Written request:
Please render the item lines from the line with "Celine (680, 1280)" to the line with "grandmother (927, 396)" as a Markdown table with the columns Row and Line, and leave out any blank lines.

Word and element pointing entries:
────────────────────────────────────────

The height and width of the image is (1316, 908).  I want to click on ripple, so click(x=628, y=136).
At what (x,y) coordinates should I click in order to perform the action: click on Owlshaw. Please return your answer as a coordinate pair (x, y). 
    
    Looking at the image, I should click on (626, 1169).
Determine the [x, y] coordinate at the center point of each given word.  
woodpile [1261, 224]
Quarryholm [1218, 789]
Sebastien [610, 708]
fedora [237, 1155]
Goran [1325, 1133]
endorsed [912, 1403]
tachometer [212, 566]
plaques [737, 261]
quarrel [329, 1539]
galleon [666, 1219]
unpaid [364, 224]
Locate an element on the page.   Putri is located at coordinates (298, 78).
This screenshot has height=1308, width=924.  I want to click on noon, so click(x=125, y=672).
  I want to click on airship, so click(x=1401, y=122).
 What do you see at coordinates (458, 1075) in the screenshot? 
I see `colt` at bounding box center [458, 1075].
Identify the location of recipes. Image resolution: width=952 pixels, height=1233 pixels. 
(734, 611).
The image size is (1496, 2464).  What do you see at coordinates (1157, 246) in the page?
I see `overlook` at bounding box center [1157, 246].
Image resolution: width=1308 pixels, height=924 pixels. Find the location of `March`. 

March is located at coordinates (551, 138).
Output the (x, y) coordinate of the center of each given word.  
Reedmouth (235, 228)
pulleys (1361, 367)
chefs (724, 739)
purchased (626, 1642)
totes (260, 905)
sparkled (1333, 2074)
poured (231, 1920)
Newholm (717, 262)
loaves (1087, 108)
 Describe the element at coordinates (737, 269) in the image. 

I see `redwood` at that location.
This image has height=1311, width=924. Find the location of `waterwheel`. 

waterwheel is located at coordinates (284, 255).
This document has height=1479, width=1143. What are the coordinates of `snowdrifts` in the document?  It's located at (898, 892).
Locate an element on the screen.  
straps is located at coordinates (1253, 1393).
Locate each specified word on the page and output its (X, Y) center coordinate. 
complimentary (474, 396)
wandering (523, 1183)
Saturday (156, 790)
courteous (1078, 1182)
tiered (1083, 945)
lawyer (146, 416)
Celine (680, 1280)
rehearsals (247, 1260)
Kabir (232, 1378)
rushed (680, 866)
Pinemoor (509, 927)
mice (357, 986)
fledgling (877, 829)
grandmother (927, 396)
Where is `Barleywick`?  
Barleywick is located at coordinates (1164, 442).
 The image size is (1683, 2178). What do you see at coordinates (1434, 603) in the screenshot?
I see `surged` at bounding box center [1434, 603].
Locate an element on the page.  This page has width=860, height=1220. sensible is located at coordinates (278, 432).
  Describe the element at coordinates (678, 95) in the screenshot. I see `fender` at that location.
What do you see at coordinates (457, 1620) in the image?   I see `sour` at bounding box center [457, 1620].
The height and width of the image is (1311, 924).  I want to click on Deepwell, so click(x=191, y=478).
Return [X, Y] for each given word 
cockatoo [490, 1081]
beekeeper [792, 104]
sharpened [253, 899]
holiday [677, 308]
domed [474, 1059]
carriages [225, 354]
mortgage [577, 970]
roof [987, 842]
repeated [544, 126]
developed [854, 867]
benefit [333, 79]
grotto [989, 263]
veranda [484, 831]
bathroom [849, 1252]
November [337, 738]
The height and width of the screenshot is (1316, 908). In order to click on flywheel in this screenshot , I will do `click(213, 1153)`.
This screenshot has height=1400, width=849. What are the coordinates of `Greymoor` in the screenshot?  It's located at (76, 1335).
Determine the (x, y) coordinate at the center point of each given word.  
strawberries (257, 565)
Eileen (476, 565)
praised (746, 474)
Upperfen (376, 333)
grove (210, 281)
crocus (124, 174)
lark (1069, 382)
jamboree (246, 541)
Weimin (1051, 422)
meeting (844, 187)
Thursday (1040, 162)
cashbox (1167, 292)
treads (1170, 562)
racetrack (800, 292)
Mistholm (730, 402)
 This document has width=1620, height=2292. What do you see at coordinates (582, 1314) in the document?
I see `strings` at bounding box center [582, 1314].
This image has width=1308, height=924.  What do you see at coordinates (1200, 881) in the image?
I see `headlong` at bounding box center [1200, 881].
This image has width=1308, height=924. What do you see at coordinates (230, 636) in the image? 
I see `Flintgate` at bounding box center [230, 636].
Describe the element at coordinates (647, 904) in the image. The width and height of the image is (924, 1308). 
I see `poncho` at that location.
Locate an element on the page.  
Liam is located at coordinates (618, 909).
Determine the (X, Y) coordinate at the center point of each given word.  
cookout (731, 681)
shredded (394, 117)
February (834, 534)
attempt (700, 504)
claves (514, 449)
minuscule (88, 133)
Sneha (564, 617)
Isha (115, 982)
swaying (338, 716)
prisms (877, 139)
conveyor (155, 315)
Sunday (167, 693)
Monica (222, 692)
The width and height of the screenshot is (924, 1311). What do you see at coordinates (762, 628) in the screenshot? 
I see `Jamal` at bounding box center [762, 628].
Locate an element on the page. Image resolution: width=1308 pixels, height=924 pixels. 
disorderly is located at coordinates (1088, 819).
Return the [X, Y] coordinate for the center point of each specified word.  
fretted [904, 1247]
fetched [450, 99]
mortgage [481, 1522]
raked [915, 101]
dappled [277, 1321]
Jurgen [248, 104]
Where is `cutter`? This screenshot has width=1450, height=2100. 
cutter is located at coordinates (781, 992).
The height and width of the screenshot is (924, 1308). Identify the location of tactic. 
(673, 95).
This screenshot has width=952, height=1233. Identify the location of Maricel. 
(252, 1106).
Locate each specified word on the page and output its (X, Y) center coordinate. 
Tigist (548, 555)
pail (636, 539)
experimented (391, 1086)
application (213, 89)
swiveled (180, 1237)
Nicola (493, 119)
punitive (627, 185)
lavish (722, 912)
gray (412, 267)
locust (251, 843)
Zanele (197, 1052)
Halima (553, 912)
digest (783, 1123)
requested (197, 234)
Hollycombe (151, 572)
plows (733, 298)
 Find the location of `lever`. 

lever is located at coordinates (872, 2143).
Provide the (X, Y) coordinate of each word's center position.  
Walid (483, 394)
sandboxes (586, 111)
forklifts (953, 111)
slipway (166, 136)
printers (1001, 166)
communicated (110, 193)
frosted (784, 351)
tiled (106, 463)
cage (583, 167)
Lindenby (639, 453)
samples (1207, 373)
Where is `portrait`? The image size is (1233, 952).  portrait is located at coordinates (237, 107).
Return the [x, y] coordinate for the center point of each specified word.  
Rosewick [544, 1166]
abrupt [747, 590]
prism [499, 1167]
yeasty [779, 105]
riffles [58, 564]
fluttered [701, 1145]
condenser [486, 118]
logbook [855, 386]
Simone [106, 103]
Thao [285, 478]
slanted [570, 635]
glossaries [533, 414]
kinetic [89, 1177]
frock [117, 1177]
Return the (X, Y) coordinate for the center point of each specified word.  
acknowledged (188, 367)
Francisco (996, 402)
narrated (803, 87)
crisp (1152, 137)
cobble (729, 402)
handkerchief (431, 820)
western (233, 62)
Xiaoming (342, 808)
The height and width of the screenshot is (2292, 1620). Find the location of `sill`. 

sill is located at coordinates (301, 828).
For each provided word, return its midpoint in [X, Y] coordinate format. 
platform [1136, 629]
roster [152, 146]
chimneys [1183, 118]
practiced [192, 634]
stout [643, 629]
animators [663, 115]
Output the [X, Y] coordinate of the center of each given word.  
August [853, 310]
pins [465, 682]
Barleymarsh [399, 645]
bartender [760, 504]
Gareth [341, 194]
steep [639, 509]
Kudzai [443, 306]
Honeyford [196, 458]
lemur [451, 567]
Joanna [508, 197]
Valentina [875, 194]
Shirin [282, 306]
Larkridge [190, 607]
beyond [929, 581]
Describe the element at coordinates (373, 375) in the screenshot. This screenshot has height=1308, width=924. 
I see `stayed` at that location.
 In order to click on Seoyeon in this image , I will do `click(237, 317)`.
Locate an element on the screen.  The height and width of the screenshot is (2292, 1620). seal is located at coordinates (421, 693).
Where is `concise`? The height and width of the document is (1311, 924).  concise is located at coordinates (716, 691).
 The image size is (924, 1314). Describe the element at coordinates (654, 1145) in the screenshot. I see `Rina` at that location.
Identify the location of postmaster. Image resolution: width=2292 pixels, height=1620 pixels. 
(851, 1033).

────────────────────────────────────────

Exercise solution:
| Row | Line |
|---|---|
| 1 | Celine (680, 1280) |
| 2 | rehearsals (247, 1260) |
| 3 | Kabir (232, 1378) |
| 4 | rushed (680, 866) |
| 5 | Pinemoor (509, 927) |
| 6 | mice (357, 986) |
| 7 | fledgling (877, 829) |
| 8 | grandmother (927, 396) |